## Requirement:
Write out nothing except the lines running from the one containing "(367, 416) = (175, 437): white" to the last line of the data, exactly as they stand.

## Dataset content:
--

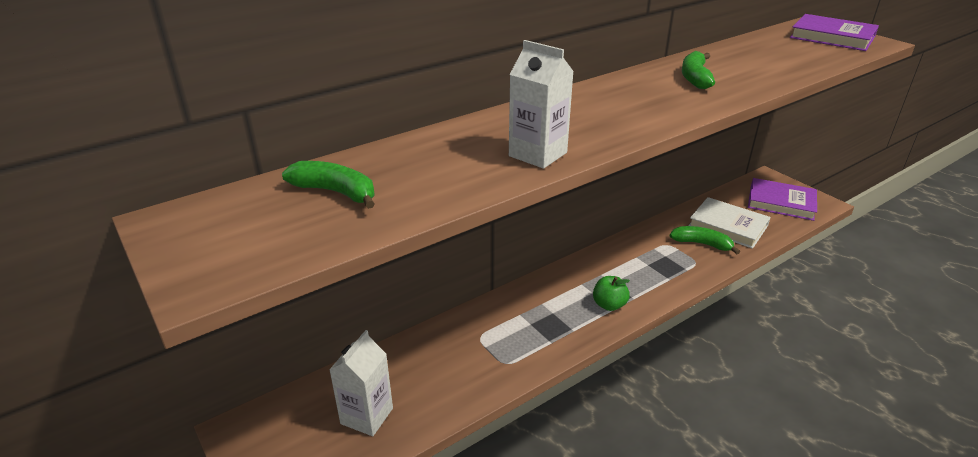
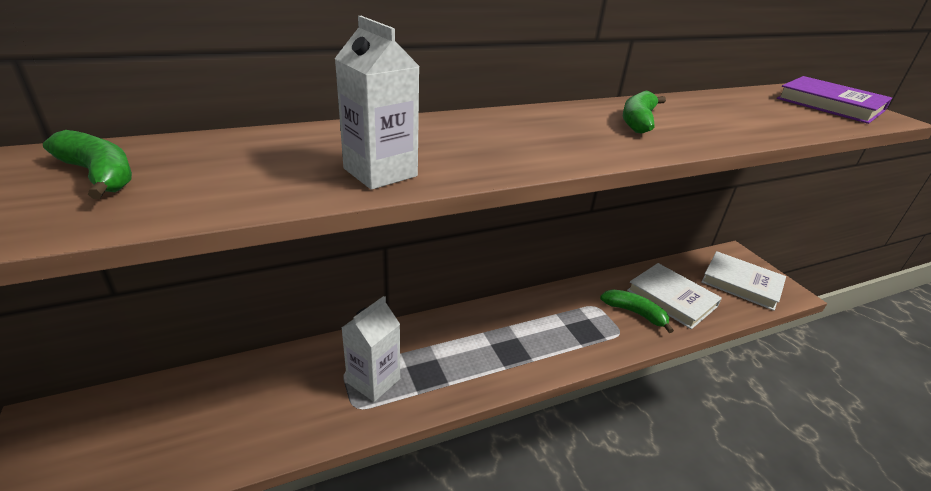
camera: 10 degrees right, 0 degrees up
(367, 416) = (175, 437): white carton -> white carton (373, 381)
(609, 305) = (502, 362): green apple -> none
(781, 202) = (741, 283): purple book -> white book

--

## Response:
(367, 416) = (175, 437): white carton -> white carton (373, 381)
(609, 305) = (502, 362): green apple -> none
(781, 202) = (741, 283): purple book -> white book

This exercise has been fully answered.